*** Opening DATA FOR REVIEW ***

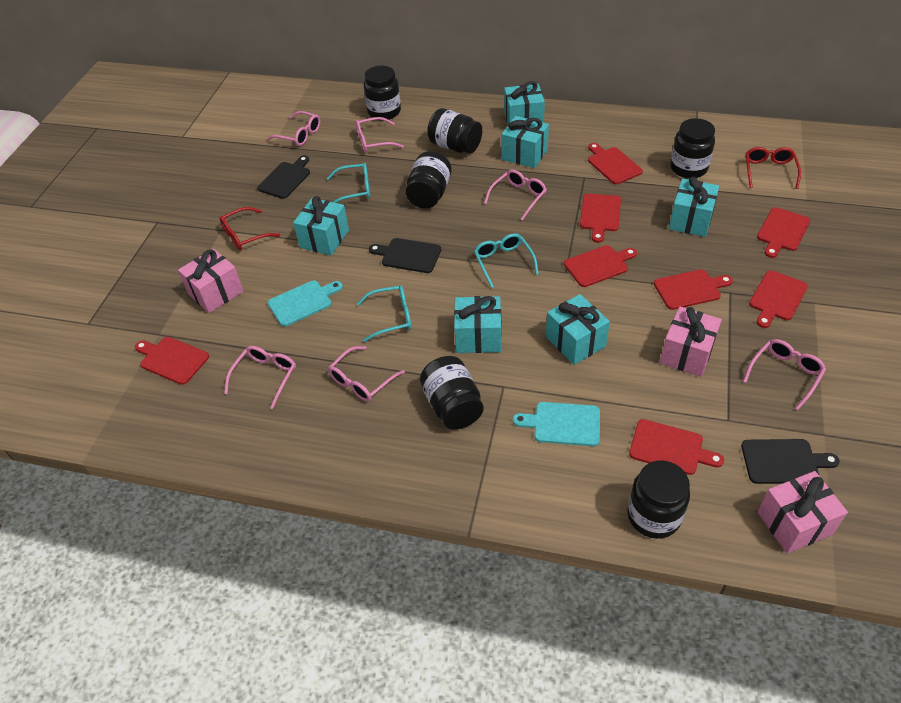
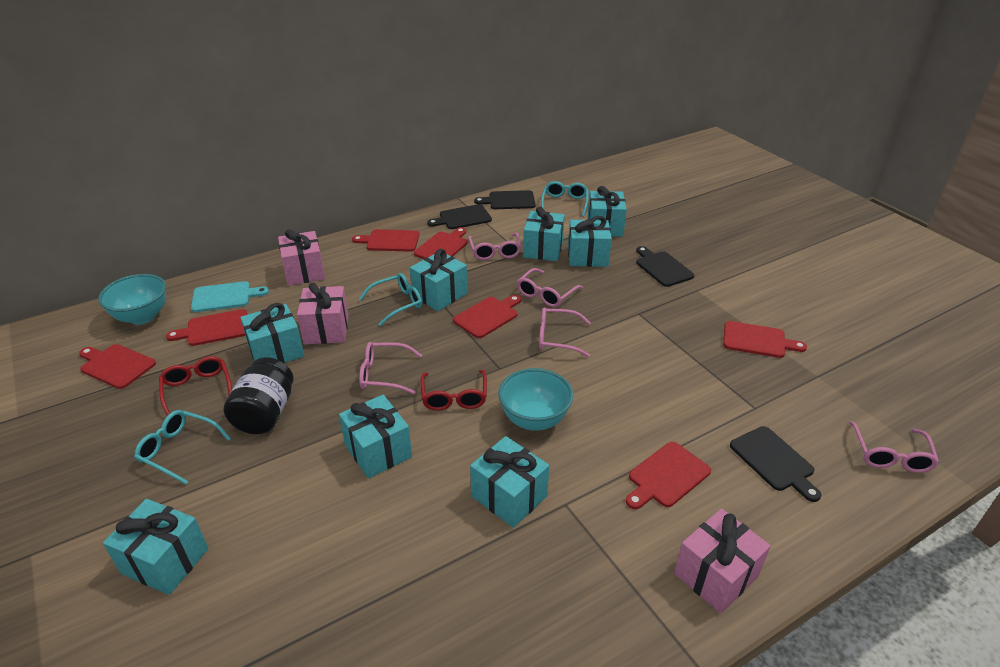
black cutting board: 3 -> 4
black jar: 6 -> 1
pink glasses: 6 -> 5
red cutting board: 8 -> 7
turquoise bowl: 0 -> 2
turquoise cutting board: 2 -> 1
turquoise gift: 6 -> 8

*** Closing DATA FOR REVIEW ***

PROBLEM DESCRIPTION:
Give the number of lines that hold the word "turquoise" in these records, with nothing added.

WRITTEN RESPONSE:
3